== INFORMATION GIVEN ==

▼

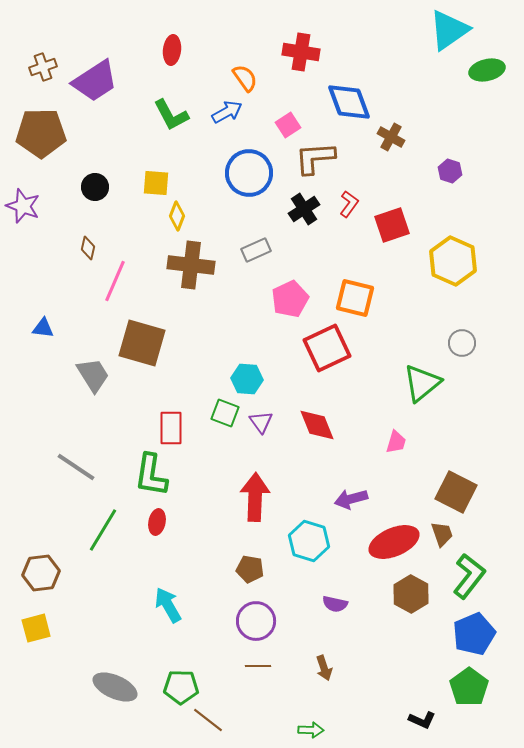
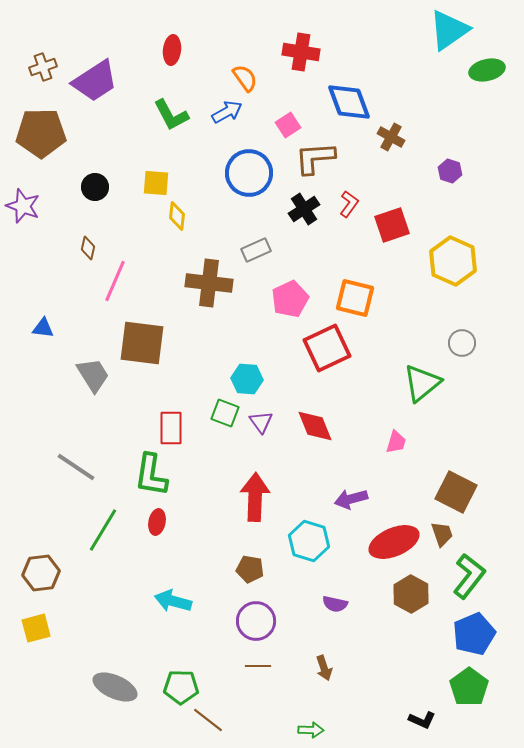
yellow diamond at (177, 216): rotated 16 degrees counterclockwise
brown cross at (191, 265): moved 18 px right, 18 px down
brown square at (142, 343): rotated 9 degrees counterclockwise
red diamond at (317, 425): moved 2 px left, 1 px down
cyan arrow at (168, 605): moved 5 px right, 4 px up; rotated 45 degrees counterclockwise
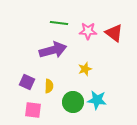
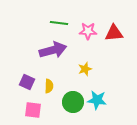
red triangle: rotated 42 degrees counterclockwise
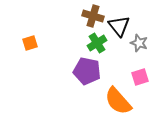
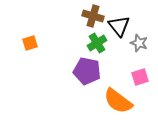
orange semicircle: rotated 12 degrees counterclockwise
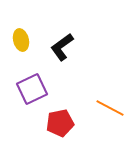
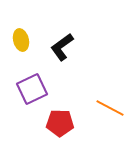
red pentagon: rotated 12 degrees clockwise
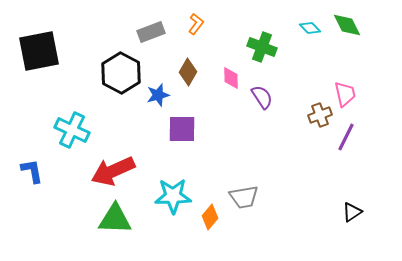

▲
▼

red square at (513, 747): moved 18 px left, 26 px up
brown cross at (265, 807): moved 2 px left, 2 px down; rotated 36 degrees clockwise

▲

== WORK ITEM ==
When copying from the data above, begin at the line containing "red diamond at" and end at the line containing "red pentagon: rotated 12 degrees clockwise"; return those lines exactly and leave all pictures behind.

== RESPONSE FOR THIS EXERCISE ==
red diamond at (317, 425): moved 2 px left, 1 px down
cyan arrow at (168, 605): moved 5 px right, 4 px up; rotated 45 degrees counterclockwise
red triangle: rotated 42 degrees counterclockwise
orange semicircle: rotated 12 degrees counterclockwise
red pentagon: rotated 12 degrees clockwise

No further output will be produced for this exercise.